[YOUR INSTRUCTIONS]
Copy out the items word for word, from the very start through the line containing "Locate an element on the screen. free", including that line, and leave out the pictures.

(Saved entries)
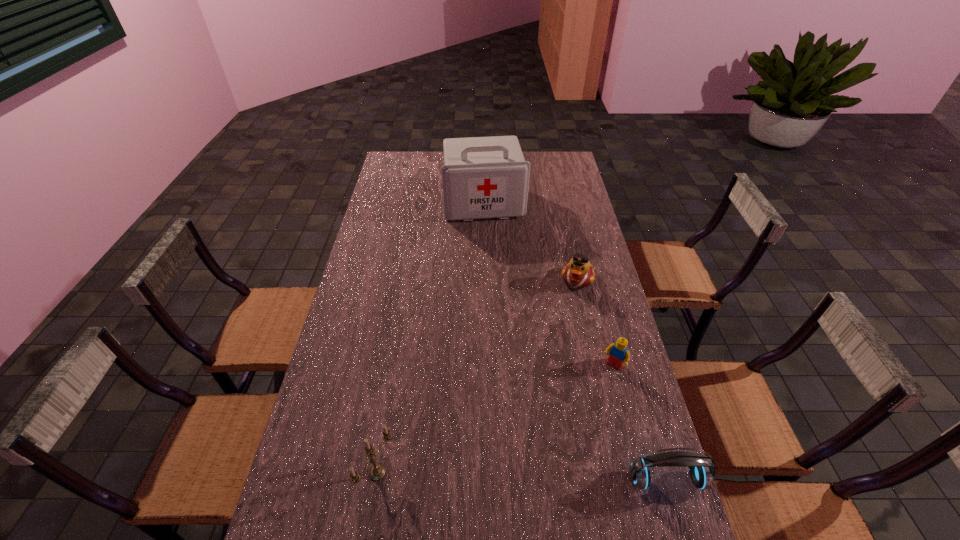
Find the location of a particular element. unoccupied position between the leftmost object and the duck is located at coordinates (477, 376).

Where is `blank region between the leftmost object and the farthest object`? The image size is (960, 540). blank region between the leftmost object and the farthest object is located at coordinates (431, 338).

Identify the location of free space between the tallest object and the headset. The image size is (960, 540). pyautogui.click(x=575, y=341).

The width and height of the screenshot is (960, 540). What are the coordinates of `vacant point located between the fourth object from right to left and the third nearest object` in the screenshot? It's located at (548, 285).

The width and height of the screenshot is (960, 540). I want to click on free space between the first-aid kit and the Lego, so click(548, 285).

Locate an element on the screen. vacant area that lies between the duck and the candle is located at coordinates (477, 376).

Locate an element on the screen. free space between the second tallest object and the headset is located at coordinates (521, 476).

Locate which object ranks third in proximity to the third farthest object. Please provide its 2D coordinates. Your answer should be formatted as a tuple, i.e. [(x, y)], where the tuple contains the x and y coordinates of a point satisfying the conditions above.

[(377, 472)]

Locate which object is the fourth closest to the second object from left to right. Please provide its 2D coordinates. Your answer should be formatted as a tuple, i.e. [(x, y)], where the tuple contains the x and y coordinates of a point satisfying the conditions above.

[(701, 468)]

Find the location of `vacant space that satisfies the following two spatial constraints: 1. on the back side of the third farthest object; 2. on the left side of the leftmost object`. vacant space that satisfies the following two spatial constraints: 1. on the back side of the third farthest object; 2. on the left side of the leftmost object is located at coordinates (396, 366).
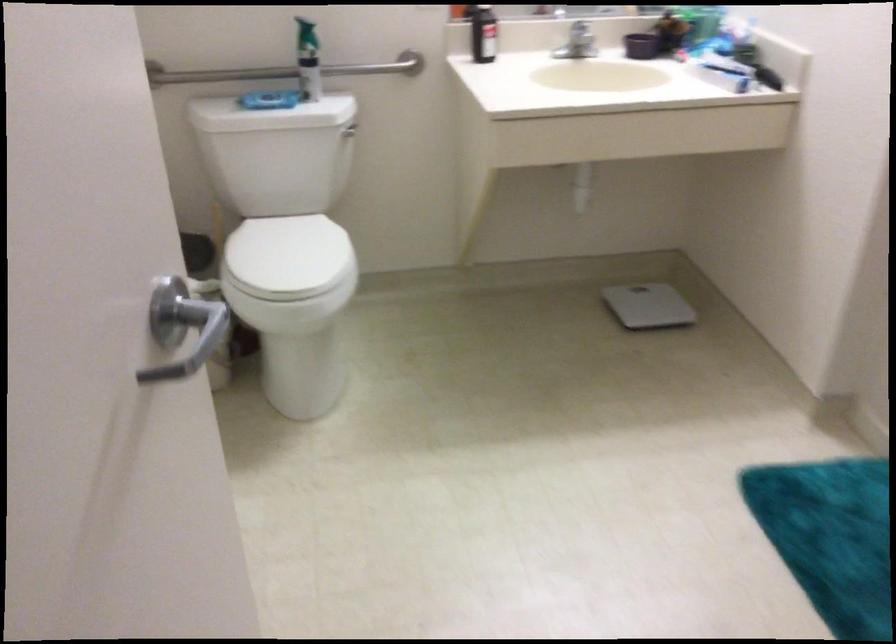
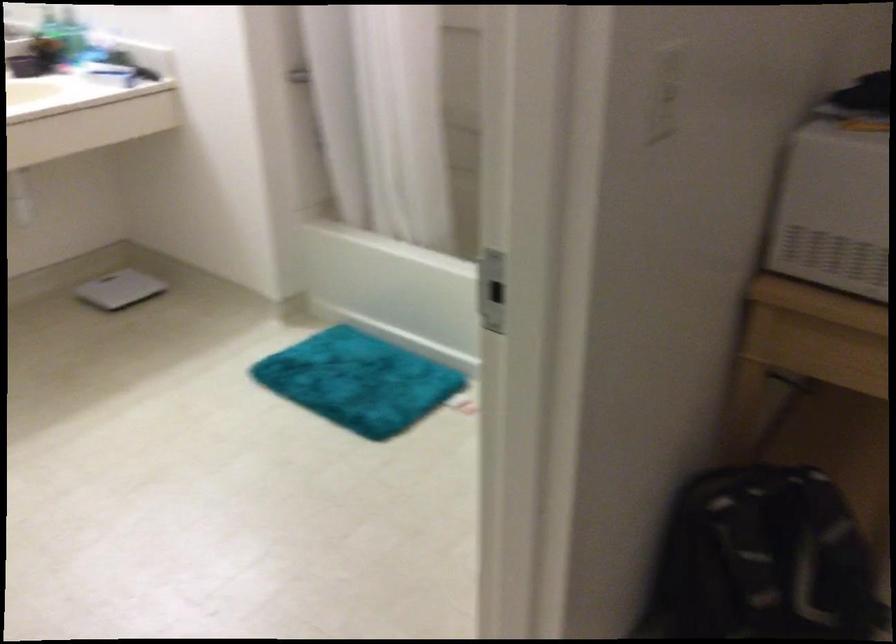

[RESPONSE TO THIS TASK]
Find the location of a particular element. unoccupied position between the leftmost object and the duck is located at coordinates (477, 376).

Where is `blank region between the leftmost object and the farthest object`? The image size is (960, 540). blank region between the leftmost object and the farthest object is located at coordinates (431, 338).

Identify the location of free space between the tallest object and the headset. The image size is (960, 540). pyautogui.click(x=575, y=341).

The width and height of the screenshot is (960, 540). What are the coordinates of `vacant point located between the fourth object from right to left and the third nearest object` in the screenshot? It's located at (548, 285).

The width and height of the screenshot is (960, 540). I want to click on free space between the first-aid kit and the Lego, so click(548, 285).

Locate an element on the screen. vacant area that lies between the duck and the candle is located at coordinates (477, 376).

Locate an element on the screen. free space between the second tallest object and the headset is located at coordinates (521, 476).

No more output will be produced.